▽
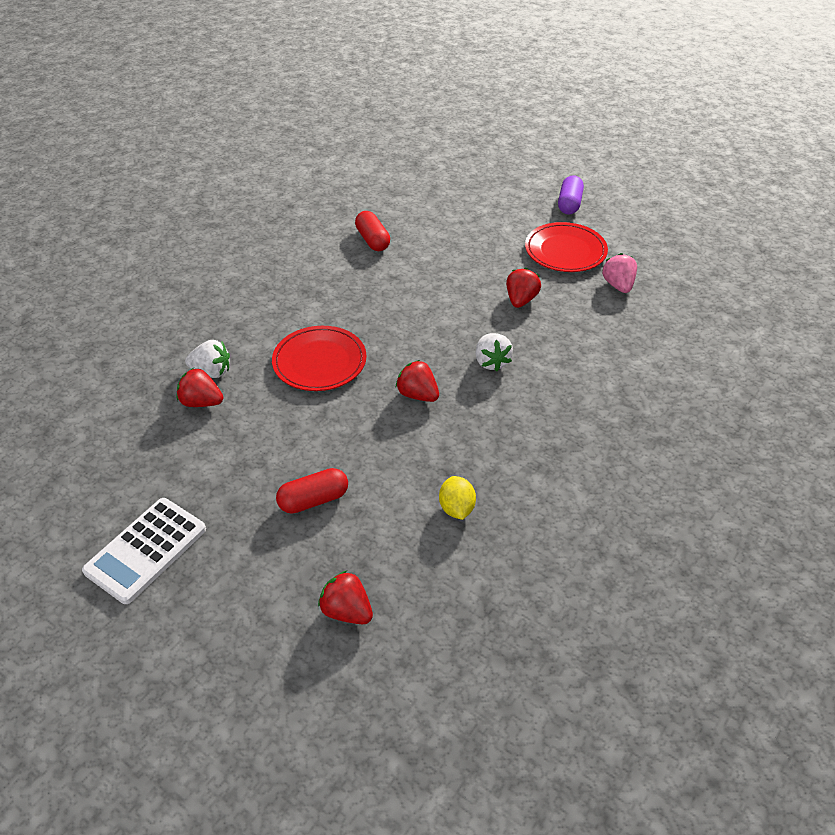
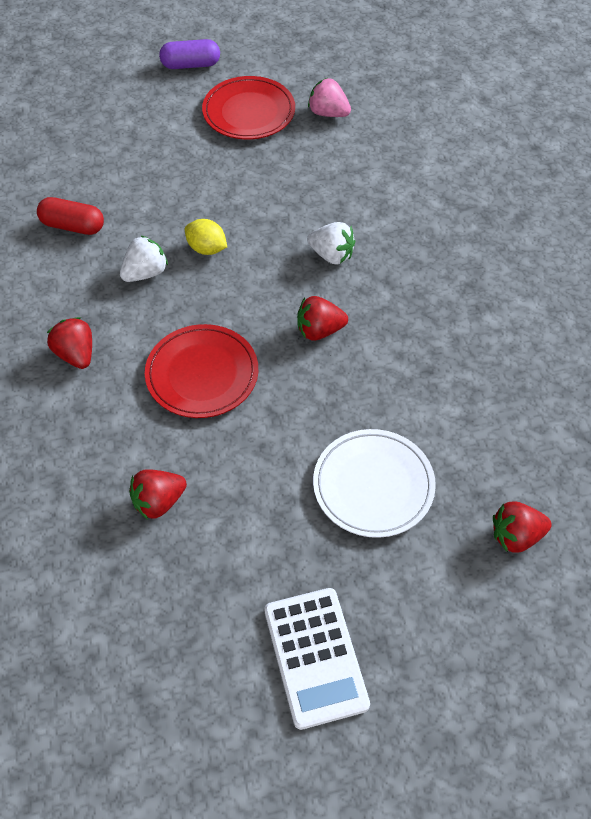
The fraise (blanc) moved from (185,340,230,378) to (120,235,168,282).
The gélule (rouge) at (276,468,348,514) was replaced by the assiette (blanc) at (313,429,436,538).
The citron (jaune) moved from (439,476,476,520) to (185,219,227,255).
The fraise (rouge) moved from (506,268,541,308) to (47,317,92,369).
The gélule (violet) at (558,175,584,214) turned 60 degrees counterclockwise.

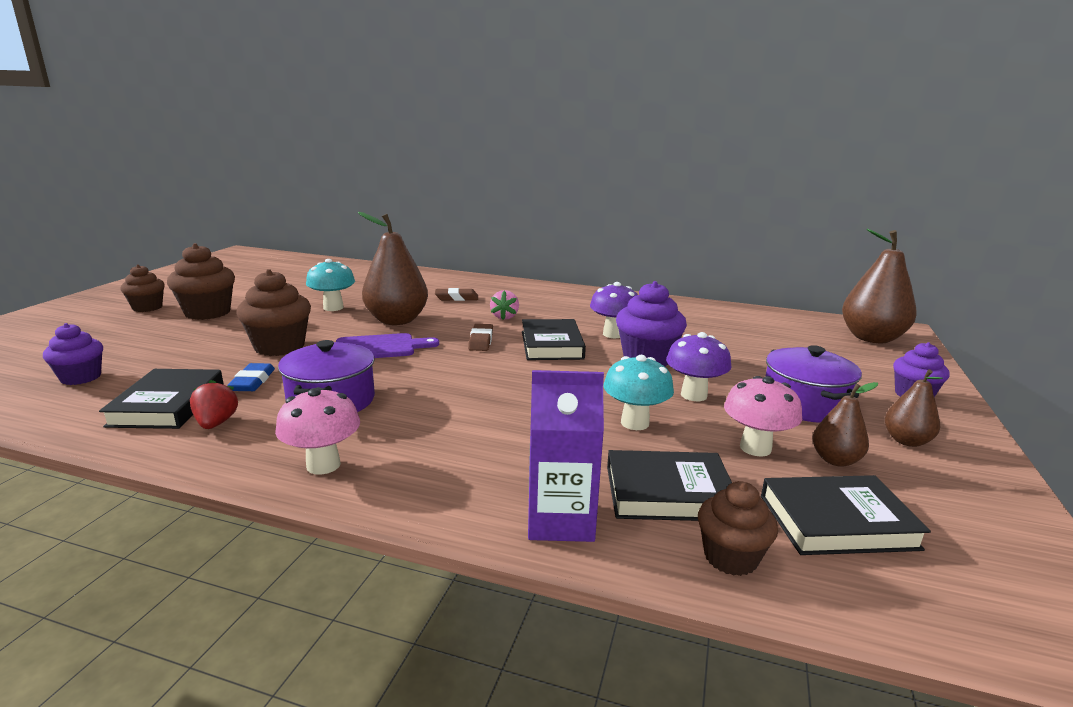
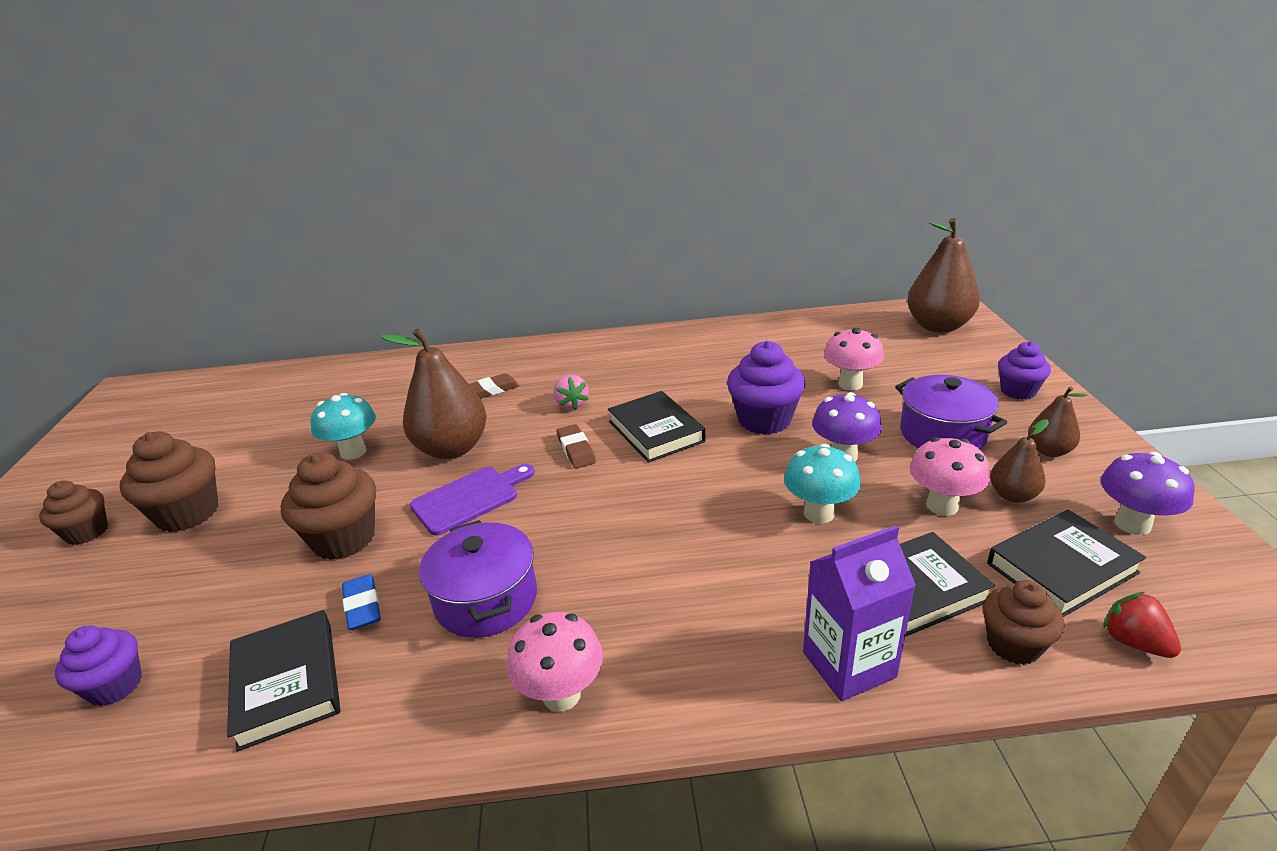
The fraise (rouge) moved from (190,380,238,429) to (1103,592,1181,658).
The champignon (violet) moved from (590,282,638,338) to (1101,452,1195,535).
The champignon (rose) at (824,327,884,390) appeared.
△
▽
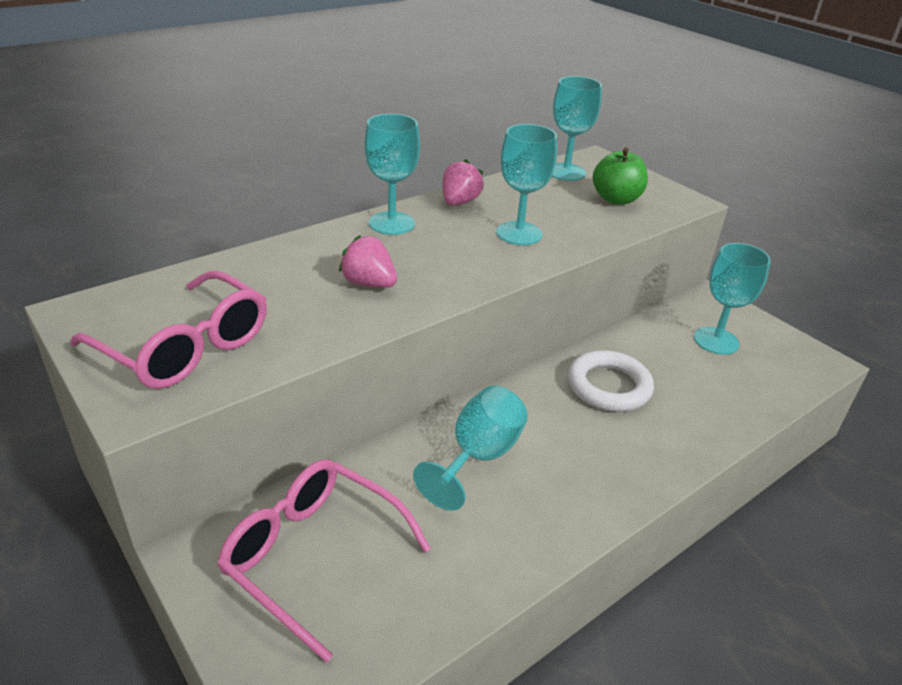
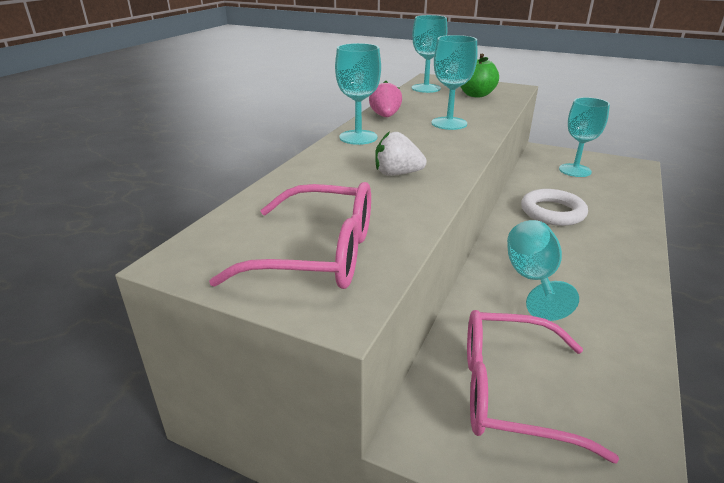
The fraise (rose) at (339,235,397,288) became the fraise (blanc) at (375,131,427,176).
△
*To do*. Each line in the entries above, starting at the line with "The fraise (blanc) moved" and ending at the line with "The citron (jaune)", is to be printed exactly, and only those lines.

*Your response*.
The fraise (blanc) moved from (185,340,230,378) to (120,235,168,282).
The gélule (rouge) at (276,468,348,514) was replaced by the assiette (blanc) at (313,429,436,538).
The citron (jaune) moved from (439,476,476,520) to (185,219,227,255).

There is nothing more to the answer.